From the entries below, return only the lines starting at the one that contains "C3: 100nF (COM, VCC) -> 15nF (COM, VCC)" and ending at the one that contains "U1: NE5532 -> OPA2134", exactly as they stand.

> [Data for analysis]:
>>>

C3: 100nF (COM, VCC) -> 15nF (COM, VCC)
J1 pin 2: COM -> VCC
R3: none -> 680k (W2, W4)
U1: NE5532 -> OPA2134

<<<
>>>

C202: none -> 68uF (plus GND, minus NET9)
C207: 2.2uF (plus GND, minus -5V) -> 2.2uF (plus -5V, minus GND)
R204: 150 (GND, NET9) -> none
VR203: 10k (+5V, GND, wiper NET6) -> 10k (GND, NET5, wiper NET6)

<<<

> [Exercise solution]:
C3: 100nF (COM, VCC) -> 15nF (COM, VCC)
J1 pin 2: COM -> VCC
R3: none -> 680k (W2, W4)
U1: NE5532 -> OPA2134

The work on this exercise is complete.